● **GIVEN ENTRIES**
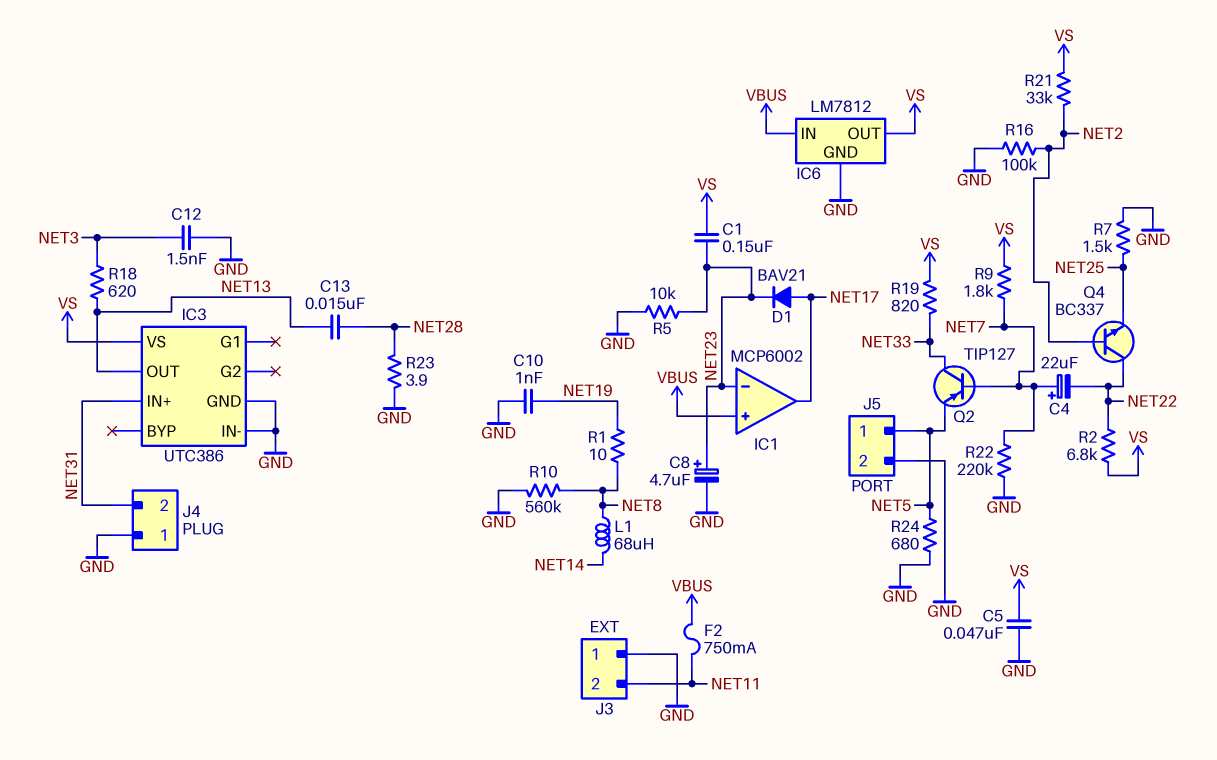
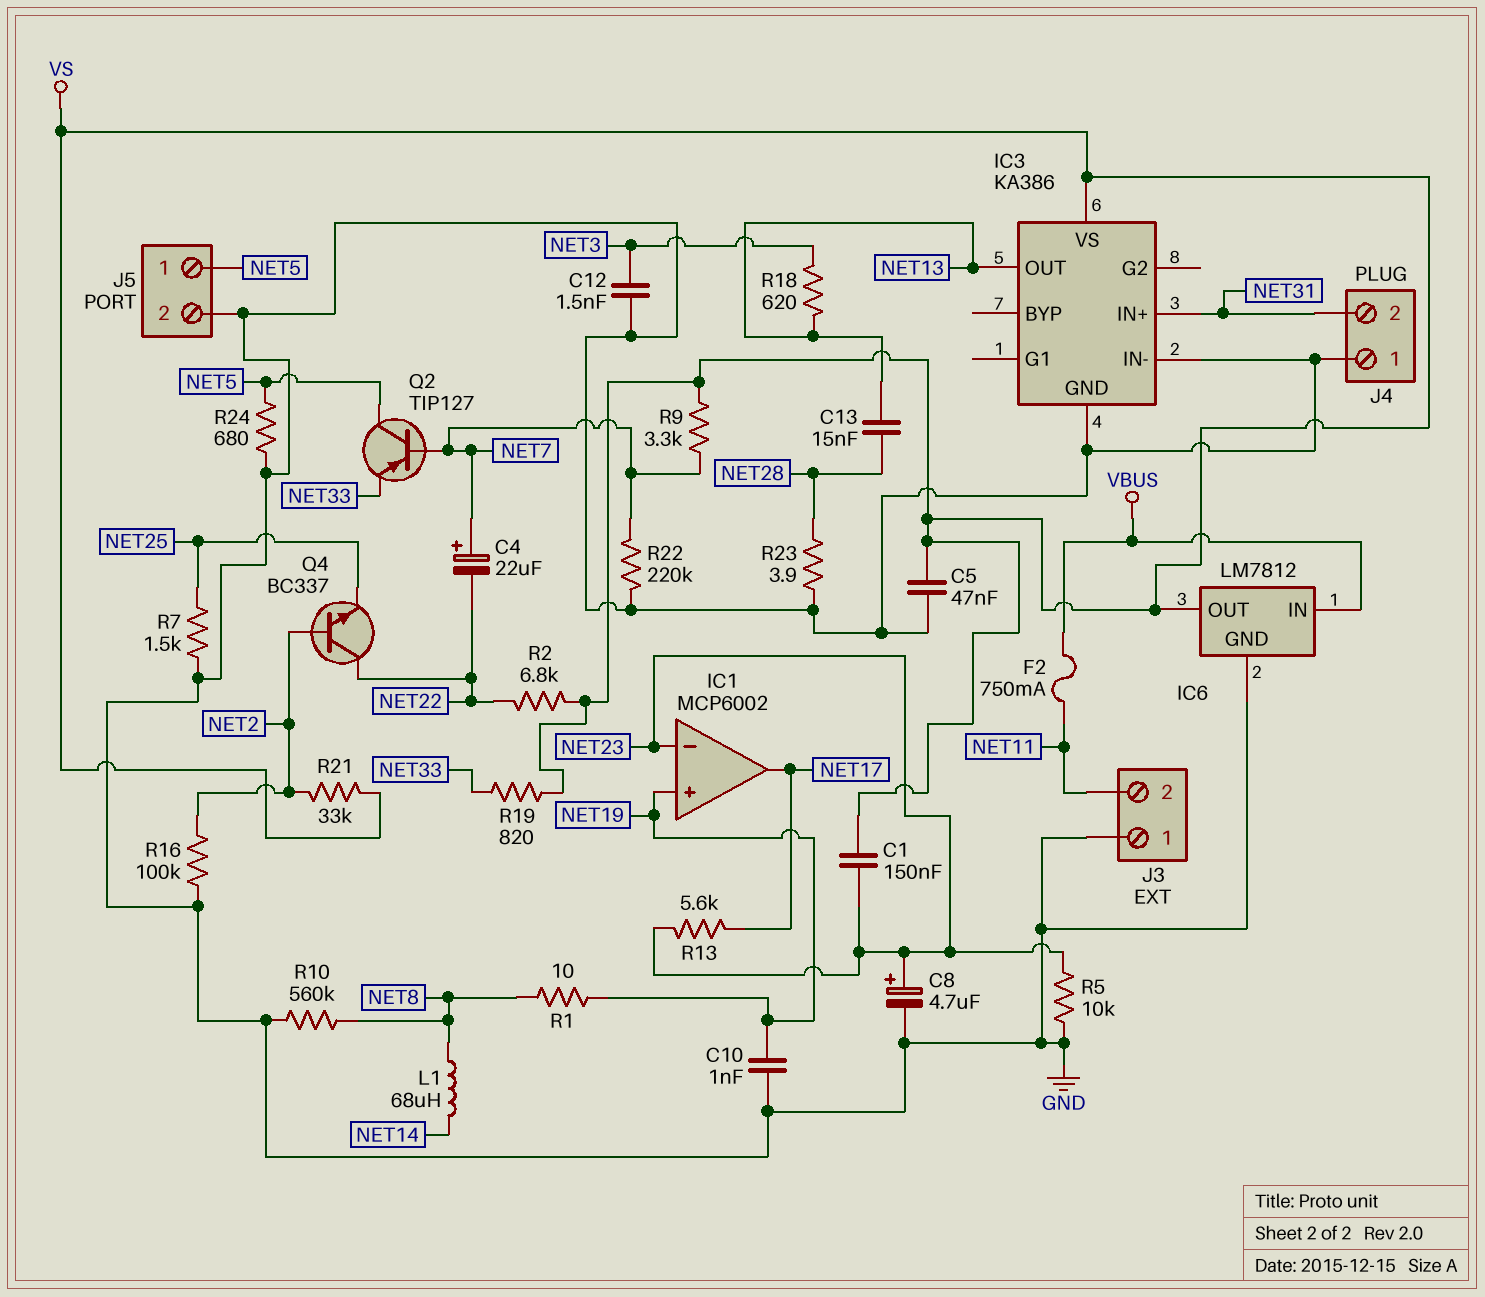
D1: diode BAV21 (A NET17, K NET23) -> none
IC1 pin in+: VBUS -> NET19
IC3: UTC386 -> KA386
Q2: PNP TIP127 (B NET7, C NET33, E NET5) -> PNP TIP127 (B NET7, C NET5, E NET33)
R9: 1.8k (NET7, VS) -> 3.3k (NET7, VS)
R13: none -> 5.6k (NET17, NET23)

● **YOUR INSTRUCTIONS**
Output only the lines from the one containing "R9: 1.8k (NET7, VS) -> 3.3k (NET7, VS)" through the end of the material, please, exactly as they appear.

● **RESULT**
R9: 1.8k (NET7, VS) -> 3.3k (NET7, VS)
R13: none -> 5.6k (NET17, NET23)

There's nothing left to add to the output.